-- start TASK MATERIAL --

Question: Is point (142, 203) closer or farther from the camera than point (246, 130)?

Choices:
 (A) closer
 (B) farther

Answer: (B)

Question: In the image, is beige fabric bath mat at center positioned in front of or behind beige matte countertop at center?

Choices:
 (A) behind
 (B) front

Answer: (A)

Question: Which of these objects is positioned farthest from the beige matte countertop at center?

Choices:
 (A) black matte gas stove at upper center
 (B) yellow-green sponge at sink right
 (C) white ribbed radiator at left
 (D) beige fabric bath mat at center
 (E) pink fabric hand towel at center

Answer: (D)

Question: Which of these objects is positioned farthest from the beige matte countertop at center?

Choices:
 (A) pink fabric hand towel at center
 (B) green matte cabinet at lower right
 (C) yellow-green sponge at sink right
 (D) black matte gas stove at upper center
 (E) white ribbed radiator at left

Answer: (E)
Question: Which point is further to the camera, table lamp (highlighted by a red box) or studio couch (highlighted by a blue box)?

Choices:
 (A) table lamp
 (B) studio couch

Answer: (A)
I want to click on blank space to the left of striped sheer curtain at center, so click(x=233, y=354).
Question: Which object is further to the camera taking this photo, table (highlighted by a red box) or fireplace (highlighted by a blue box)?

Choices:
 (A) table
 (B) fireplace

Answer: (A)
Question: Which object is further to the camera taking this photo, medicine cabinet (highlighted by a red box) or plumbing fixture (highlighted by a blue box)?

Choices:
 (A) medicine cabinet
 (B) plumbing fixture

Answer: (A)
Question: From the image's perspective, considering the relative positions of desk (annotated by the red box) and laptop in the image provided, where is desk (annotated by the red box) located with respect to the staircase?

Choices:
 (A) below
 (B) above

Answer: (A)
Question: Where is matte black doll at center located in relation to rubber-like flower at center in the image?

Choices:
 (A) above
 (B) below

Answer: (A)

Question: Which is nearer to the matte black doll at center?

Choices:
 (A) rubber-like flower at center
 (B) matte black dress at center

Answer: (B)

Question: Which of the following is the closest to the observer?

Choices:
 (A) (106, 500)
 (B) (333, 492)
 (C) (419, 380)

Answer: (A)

-- end TASK MATERIAL --

Please rewrite all of the records above, replacing every instance of "highlighted by a red box" with "marked with a red box" and keeping everything else the same.

▶ REPLY:
Question: Is point (142, 203) closer or farther from the camera than point (246, 130)?

Choices:
 (A) closer
 (B) farther

Answer: (B)

Question: In the image, is beige fabric bath mat at center positioned in front of or behind beige matte countertop at center?

Choices:
 (A) behind
 (B) front

Answer: (A)

Question: Which of these objects is positioned farthest from the beige matte countertop at center?

Choices:
 (A) black matte gas stove at upper center
 (B) yellow-green sponge at sink right
 (C) white ribbed radiator at left
 (D) beige fabric bath mat at center
 (E) pink fabric hand towel at center

Answer: (D)

Question: Which of these objects is positioned farthest from the beige matte countertop at center?

Choices:
 (A) pink fabric hand towel at center
 (B) green matte cabinet at lower right
 (C) yellow-green sponge at sink right
 (D) black matte gas stove at upper center
 (E) white ribbed radiator at left

Answer: (E)
Question: Which point is further to the camera, table lamp (marked with a red box) or studio couch (highlighted by a blue box)?

Choices:
 (A) table lamp
 (B) studio couch

Answer: (A)
I want to click on blank space to the left of striped sheer curtain at center, so click(x=233, y=354).
Question: Which object is further to the camera taking this photo, table (marked with a red box) or fireplace (highlighted by a blue box)?

Choices:
 (A) table
 (B) fireplace

Answer: (A)
Question: Which object is further to the camera taking this photo, medicine cabinet (marked with a red box) or plumbing fixture (highlighted by a blue box)?

Choices:
 (A) medicine cabinet
 (B) plumbing fixture

Answer: (A)
Question: From the image's perspective, considering the relative positions of desk (annotated by the red box) and laptop in the image provided, where is desk (annotated by the red box) located with respect to the staircase?

Choices:
 (A) below
 (B) above

Answer: (A)
Question: Where is matte black doll at center located in relation to rubber-like flower at center in the image?

Choices:
 (A) above
 (B) below

Answer: (A)

Question: Which is nearer to the matte black doll at center?

Choices:
 (A) rubber-like flower at center
 (B) matte black dress at center

Answer: (B)

Question: Which of the following is the closest to the observer?

Choices:
 (A) (106, 500)
 (B) (333, 492)
 (C) (419, 380)

Answer: (A)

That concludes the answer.